> _Activity_
Please set the lines down again exactly, from the top of the entries through the line that contains "estrella/morado (no. 1 from left)".

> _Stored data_
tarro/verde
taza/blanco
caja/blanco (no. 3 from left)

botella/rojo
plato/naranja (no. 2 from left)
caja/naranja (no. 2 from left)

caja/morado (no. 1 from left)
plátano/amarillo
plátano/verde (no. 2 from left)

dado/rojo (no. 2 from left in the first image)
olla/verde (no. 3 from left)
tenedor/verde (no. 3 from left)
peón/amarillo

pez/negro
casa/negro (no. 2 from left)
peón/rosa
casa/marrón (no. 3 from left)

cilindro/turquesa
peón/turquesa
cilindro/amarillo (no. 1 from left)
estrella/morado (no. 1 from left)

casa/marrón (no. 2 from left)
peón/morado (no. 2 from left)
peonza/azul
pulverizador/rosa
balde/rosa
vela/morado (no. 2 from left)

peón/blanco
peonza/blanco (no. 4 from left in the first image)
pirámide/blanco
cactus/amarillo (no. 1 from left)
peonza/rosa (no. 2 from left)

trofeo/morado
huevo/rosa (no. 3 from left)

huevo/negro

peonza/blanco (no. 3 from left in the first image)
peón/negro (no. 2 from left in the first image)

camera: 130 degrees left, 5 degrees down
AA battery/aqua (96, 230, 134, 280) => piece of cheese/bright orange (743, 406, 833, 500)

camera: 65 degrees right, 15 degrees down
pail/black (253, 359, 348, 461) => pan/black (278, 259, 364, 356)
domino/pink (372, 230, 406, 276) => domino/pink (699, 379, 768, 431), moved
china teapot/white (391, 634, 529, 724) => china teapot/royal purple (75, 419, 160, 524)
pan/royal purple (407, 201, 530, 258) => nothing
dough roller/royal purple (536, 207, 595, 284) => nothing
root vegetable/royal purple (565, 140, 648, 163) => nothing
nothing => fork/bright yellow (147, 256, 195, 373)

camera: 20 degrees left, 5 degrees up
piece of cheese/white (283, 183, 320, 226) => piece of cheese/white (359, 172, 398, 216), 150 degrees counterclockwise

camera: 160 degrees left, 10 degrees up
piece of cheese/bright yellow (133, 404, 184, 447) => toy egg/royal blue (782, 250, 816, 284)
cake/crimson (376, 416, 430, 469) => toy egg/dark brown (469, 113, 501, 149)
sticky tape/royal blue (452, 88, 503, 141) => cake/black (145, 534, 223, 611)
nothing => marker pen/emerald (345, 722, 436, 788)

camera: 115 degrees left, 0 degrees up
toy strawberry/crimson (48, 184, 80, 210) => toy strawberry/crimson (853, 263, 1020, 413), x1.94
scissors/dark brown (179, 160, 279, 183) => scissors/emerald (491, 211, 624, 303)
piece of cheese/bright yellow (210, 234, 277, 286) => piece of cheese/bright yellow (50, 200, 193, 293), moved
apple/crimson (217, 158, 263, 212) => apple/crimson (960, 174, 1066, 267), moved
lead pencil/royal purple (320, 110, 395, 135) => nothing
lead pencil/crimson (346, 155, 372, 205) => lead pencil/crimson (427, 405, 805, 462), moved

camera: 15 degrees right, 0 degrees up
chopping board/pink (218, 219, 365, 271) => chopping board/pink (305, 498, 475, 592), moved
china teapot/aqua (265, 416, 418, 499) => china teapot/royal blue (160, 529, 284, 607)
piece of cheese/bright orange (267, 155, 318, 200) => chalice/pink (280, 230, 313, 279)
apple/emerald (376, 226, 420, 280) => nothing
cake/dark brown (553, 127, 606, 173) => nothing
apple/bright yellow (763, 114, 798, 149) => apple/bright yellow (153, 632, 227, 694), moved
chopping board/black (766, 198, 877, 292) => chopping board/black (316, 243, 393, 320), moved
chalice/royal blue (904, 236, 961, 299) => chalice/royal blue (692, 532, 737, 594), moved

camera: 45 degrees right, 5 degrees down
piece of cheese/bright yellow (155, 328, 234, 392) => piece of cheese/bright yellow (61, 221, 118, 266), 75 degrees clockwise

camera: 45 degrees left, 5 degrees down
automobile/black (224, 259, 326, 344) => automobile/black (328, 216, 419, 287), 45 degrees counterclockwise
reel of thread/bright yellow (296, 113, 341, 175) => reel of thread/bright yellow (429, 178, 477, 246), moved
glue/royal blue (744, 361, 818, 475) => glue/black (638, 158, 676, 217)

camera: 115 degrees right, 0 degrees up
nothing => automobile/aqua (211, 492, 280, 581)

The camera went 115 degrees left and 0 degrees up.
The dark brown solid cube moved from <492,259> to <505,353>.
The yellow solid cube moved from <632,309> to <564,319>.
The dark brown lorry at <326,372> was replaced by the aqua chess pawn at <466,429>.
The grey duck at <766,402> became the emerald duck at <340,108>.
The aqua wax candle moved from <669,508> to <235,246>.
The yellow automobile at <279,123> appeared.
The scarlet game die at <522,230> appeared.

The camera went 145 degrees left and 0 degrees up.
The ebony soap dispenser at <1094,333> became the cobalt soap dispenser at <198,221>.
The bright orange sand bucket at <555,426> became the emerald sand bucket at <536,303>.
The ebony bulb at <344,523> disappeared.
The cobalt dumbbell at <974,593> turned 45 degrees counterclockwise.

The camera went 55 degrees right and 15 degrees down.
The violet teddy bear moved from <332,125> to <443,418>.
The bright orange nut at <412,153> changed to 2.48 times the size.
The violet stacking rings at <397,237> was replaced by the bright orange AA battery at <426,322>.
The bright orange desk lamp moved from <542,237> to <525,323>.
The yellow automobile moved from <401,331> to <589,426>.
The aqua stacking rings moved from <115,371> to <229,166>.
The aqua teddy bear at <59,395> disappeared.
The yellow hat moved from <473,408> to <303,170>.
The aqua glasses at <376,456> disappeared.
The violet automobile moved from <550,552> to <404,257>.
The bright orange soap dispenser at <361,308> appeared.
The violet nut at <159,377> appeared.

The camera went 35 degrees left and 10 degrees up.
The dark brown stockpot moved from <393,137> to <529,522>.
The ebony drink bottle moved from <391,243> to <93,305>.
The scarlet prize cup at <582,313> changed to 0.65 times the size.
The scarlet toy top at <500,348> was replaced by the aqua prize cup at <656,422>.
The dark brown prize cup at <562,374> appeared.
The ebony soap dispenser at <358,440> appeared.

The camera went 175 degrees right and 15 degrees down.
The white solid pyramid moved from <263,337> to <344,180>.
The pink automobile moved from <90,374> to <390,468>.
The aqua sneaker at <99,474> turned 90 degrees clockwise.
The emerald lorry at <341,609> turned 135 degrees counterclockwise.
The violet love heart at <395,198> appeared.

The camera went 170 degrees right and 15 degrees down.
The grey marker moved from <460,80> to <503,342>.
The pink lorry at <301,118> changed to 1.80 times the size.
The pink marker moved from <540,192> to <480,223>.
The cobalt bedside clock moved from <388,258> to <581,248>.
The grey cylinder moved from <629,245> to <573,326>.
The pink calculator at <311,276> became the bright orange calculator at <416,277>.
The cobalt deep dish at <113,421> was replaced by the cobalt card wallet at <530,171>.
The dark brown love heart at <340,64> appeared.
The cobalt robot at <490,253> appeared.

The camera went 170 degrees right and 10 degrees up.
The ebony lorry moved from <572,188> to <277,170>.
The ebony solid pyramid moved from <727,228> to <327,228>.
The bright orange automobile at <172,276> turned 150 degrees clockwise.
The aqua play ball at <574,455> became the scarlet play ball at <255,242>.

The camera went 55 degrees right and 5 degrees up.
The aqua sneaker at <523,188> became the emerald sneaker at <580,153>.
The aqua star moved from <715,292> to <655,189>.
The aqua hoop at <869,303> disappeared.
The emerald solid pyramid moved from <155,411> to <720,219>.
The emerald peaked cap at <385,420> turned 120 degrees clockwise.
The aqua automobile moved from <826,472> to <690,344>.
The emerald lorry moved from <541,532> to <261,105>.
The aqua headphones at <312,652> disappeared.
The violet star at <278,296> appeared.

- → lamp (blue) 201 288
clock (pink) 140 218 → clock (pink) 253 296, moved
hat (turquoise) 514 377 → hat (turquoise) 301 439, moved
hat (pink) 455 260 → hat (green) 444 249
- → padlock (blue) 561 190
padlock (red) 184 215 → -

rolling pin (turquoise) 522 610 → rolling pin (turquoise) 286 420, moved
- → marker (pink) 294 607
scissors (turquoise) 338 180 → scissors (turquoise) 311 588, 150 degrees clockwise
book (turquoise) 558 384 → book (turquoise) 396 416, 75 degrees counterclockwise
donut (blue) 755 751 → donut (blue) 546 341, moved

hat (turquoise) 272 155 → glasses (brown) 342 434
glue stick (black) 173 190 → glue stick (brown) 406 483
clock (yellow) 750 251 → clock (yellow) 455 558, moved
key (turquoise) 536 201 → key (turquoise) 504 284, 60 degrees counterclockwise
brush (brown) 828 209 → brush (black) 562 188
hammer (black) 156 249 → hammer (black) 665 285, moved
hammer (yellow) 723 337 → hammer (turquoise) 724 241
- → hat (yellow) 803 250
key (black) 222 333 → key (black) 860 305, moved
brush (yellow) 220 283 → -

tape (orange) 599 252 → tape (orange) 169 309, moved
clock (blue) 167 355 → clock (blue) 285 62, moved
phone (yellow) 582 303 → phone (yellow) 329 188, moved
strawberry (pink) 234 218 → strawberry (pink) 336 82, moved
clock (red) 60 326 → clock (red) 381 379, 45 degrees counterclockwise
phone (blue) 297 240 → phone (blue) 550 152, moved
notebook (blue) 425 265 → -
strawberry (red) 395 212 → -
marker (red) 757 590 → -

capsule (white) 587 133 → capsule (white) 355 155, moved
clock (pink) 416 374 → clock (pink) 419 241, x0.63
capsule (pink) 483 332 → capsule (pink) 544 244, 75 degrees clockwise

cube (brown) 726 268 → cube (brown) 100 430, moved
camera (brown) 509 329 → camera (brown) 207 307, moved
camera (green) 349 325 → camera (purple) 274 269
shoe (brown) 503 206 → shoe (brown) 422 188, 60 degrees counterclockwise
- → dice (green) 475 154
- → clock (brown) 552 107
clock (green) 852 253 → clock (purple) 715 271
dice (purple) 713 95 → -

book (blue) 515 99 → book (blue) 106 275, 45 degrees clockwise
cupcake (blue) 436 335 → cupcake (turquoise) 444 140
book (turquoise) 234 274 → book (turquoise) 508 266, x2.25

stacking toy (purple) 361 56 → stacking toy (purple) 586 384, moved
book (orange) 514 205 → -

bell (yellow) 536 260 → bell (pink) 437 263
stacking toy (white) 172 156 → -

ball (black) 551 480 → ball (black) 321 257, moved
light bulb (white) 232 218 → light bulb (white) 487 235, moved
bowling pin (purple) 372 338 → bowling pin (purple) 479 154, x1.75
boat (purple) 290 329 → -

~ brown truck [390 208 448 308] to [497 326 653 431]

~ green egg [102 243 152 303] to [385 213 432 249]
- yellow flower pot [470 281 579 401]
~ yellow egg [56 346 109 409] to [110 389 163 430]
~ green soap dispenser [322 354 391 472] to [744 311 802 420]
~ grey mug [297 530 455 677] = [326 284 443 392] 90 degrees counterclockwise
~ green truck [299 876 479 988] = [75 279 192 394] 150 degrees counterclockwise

> _Worked solution_
tarro/verde
taza/blanco
caja/blanco (no. 3 from left)

botella/rojo
plato/naranja (no. 2 from left)
caja/naranja (no. 2 from left)

caja/morado (no. 1 from left)
plátano/amarillo
plátano/verde (no. 2 from left)

dado/rojo (no. 2 from left in the first image)
olla/verde (no. 3 from left)
tenedor/verde (no. 3 from left)
peón/amarillo

pez/negro
casa/negro (no. 2 from left)
peón/rosa
casa/marrón (no. 3 from left)

cilindro/turquesa
peón/turquesa
cilindro/amarillo (no. 1 from left)
estrella/morado (no. 1 from left)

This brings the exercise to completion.